══ Excerpted records ══

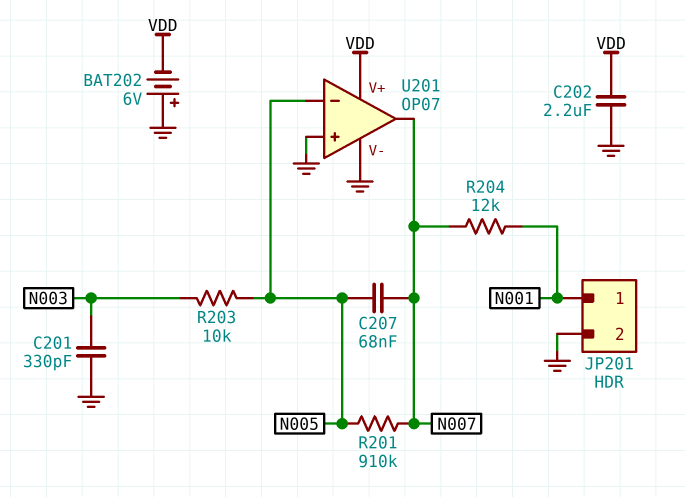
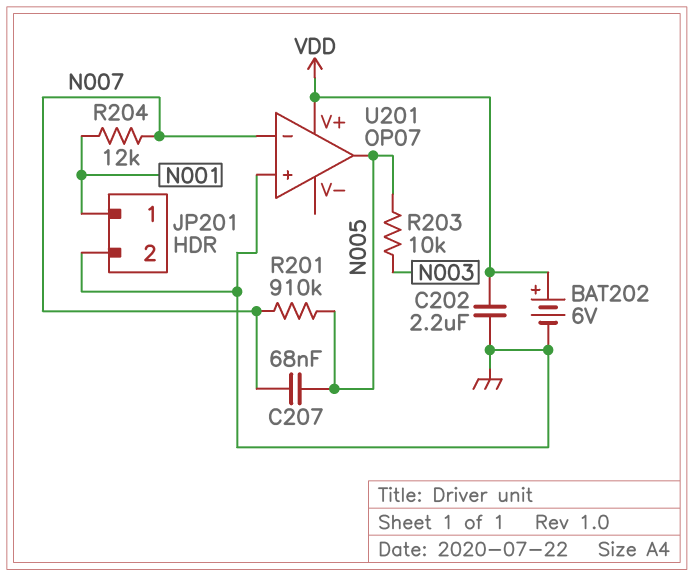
BAT202: 6V (plus GND, minus VDD) -> 6V (plus VDD, minus GND)
C201: 330pF (GND, N003) -> none
U201 pin V-: GND -> none
U201 pin in-: N005 -> N007
U201 pin out: N007 -> N005

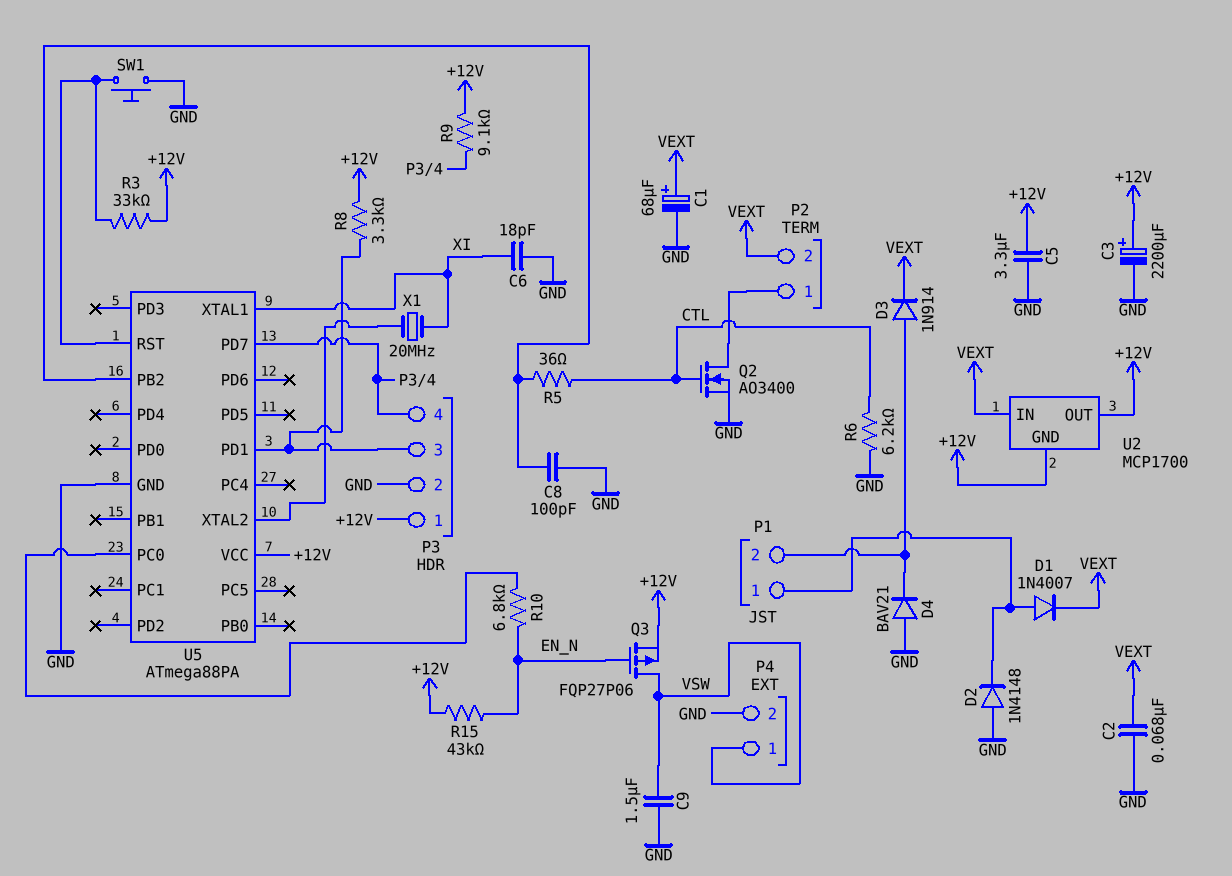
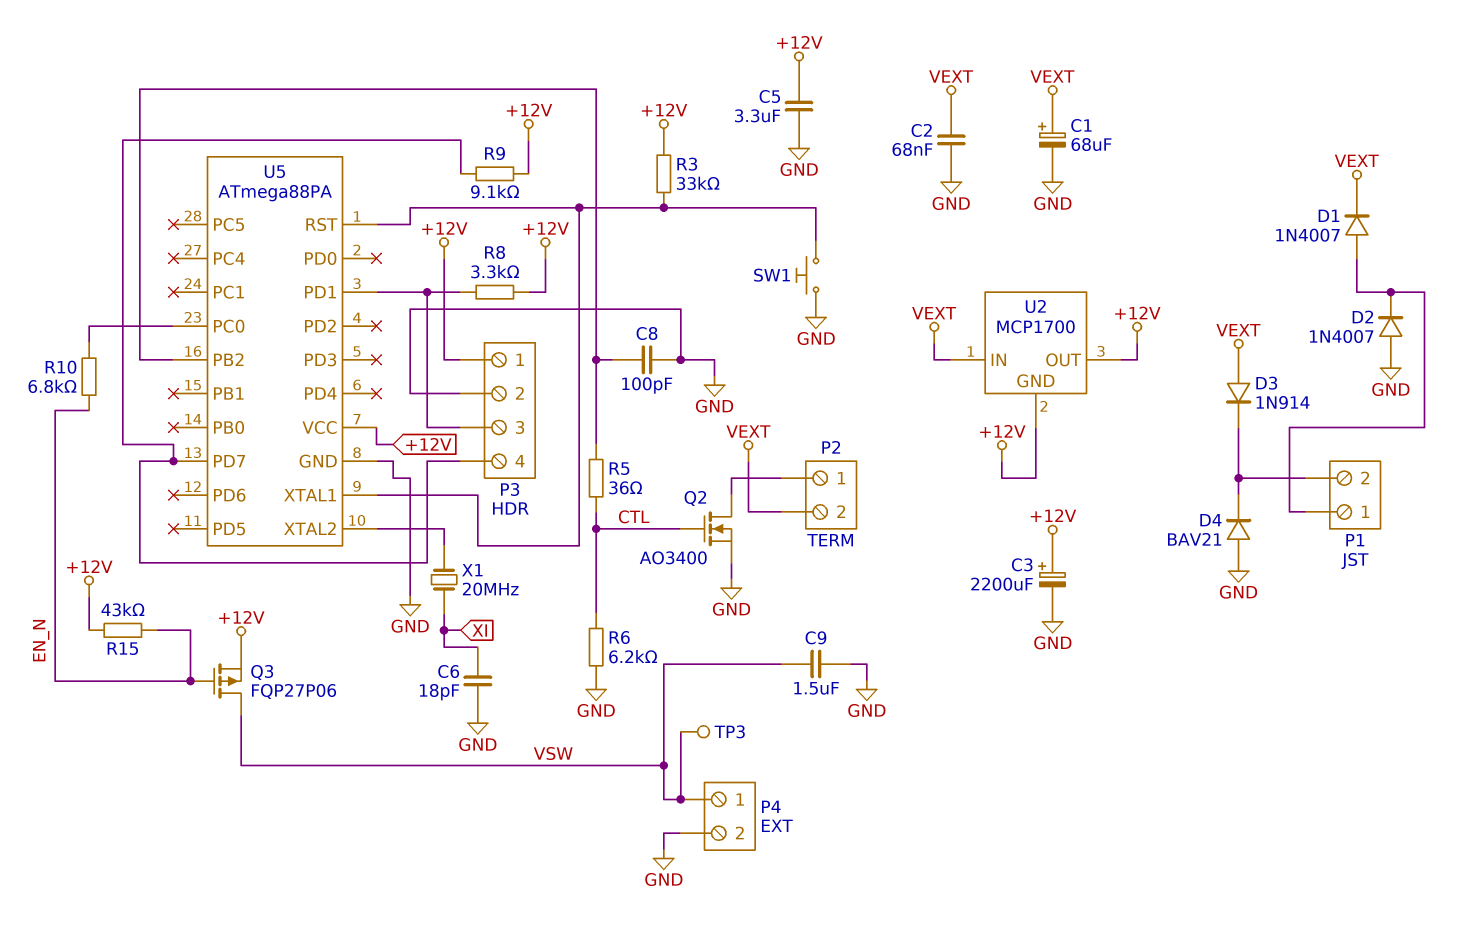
D2: diode 1N4148 (A GND, K P1/1) -> diode 1N4007 (A GND, K P1/1)
D3: diode 1N914 (A P1/2, K VEXT) -> diode 1N914 (A VEXT, K P1/2)
TP3: none -> test point (VSW)
U5 pin XTAL1: XI -> U5/RST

═══

Please copy the lines exactly, beginning at the one containing "U201 pin out: N007 -> N005" and ending at the last line of the records above, both included, with the pictures left out.

U201 pin out: N007 -> N005

D2: diode 1N4148 (A GND, K P1/1) -> diode 1N4007 (A GND, K P1/1)
D3: diode 1N914 (A P1/2, K VEXT) -> diode 1N914 (A VEXT, K P1/2)
TP3: none -> test point (VSW)
U5 pin XTAL1: XI -> U5/RST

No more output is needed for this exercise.